*Task instructions*.
For the data below, retype word for word the lines from the one containing "none -> cyan 1x2 slope [160,101,245,143]" through the one containing "none -> orange 1x2 slope [758,233,844,275]"; drop the pictures.

Records excerpted from a collection
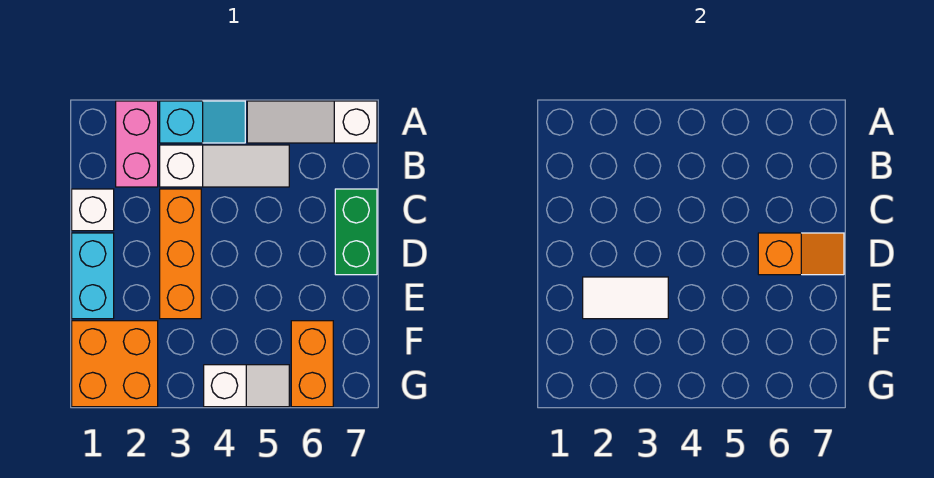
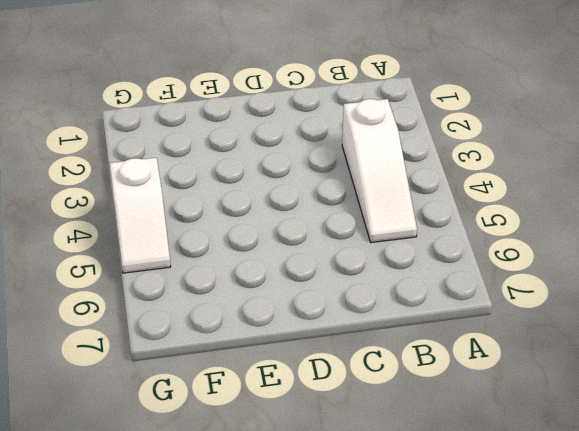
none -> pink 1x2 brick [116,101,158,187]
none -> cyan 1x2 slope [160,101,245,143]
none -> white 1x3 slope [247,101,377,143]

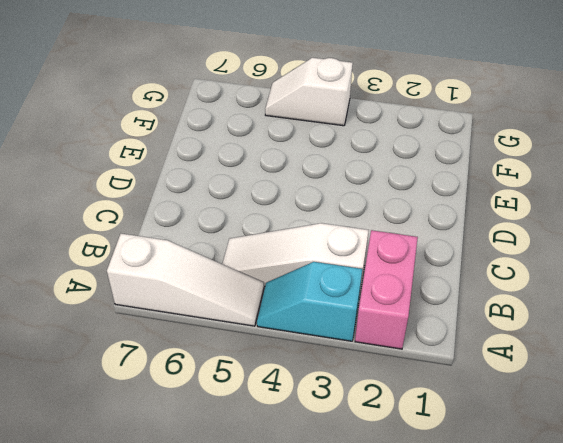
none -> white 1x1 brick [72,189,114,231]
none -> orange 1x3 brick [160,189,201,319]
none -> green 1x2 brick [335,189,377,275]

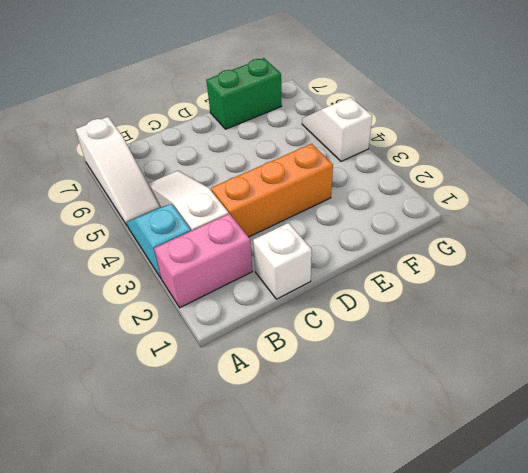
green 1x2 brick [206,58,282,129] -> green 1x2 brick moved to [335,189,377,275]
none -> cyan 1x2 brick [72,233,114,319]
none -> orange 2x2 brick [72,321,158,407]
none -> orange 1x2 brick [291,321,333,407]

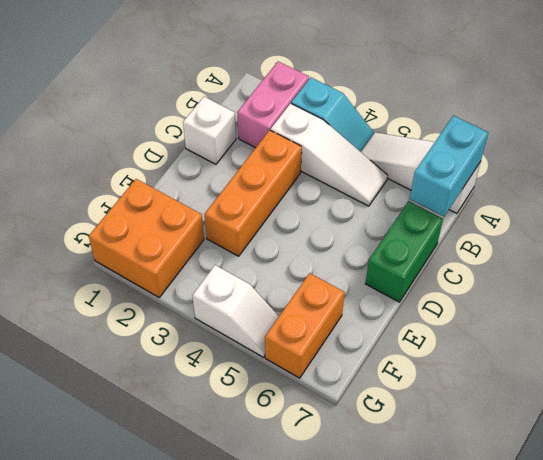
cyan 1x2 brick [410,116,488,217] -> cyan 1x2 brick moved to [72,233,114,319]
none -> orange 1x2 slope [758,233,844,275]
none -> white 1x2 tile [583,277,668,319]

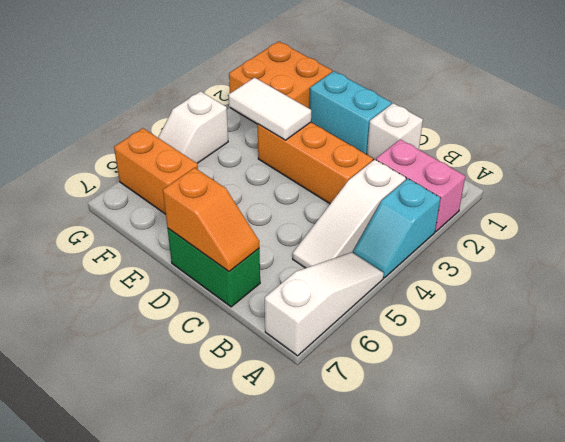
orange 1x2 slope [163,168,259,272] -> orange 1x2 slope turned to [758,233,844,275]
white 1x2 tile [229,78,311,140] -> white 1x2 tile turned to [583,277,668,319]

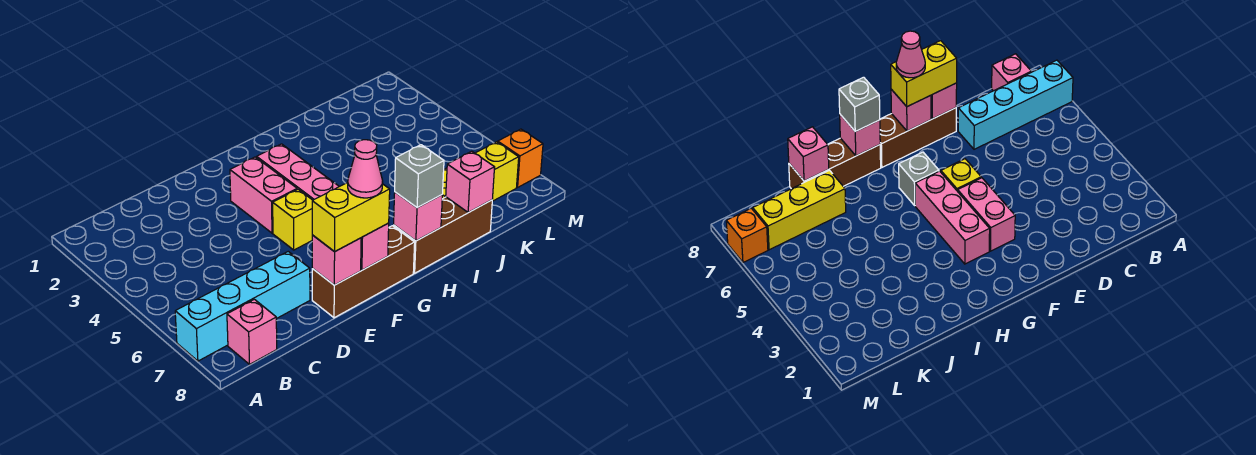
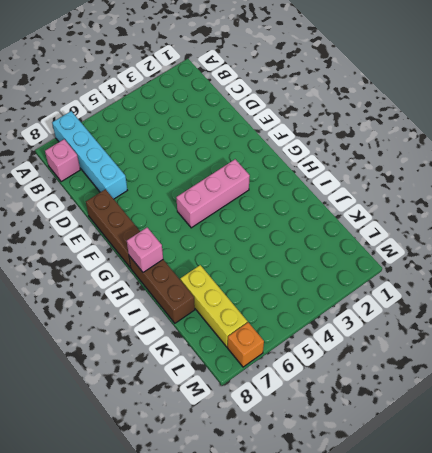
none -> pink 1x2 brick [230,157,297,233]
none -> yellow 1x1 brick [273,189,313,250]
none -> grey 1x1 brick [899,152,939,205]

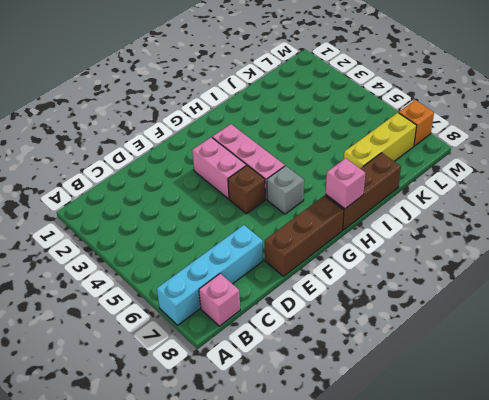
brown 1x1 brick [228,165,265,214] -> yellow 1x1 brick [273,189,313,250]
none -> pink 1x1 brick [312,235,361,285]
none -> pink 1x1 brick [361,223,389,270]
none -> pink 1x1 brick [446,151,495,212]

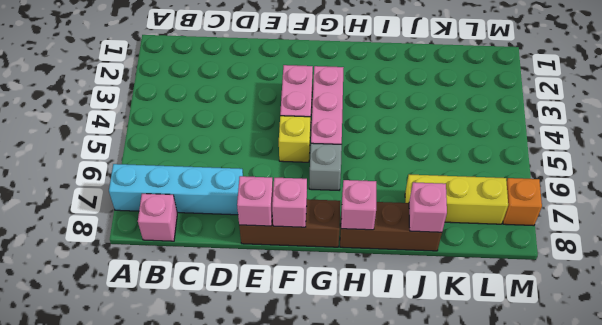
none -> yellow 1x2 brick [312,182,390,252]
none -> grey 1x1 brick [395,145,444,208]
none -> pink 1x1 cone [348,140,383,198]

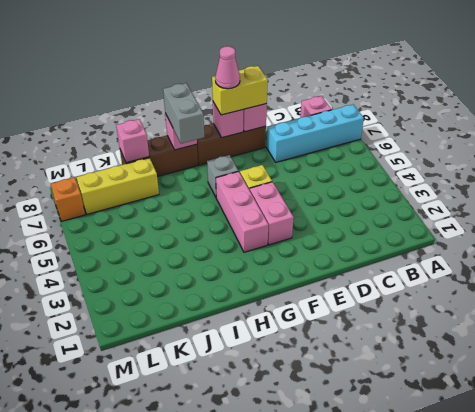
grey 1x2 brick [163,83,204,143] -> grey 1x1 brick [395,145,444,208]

*Response area*.
none -> cyan 1x2 slope [160,101,245,143]
none -> white 1x3 slope [247,101,377,143]

none -> white 1x1 brick [72,189,114,231]
none -> orange 1x3 brick [160,189,201,319]
none -> green 1x2 brick [335,189,377,275]

green 1x2 brick [206,58,282,129] -> green 1x2 brick moved to [335,189,377,275]
none -> cyan 1x2 brick [72,233,114,319]
none -> orange 2x2 brick [72,321,158,407]
none -> orange 1x2 brick [291,321,333,407]

cyan 1x2 brick [410,116,488,217] -> cyan 1x2 brick moved to [72,233,114,319]
none -> orange 1x2 slope [758,233,844,275]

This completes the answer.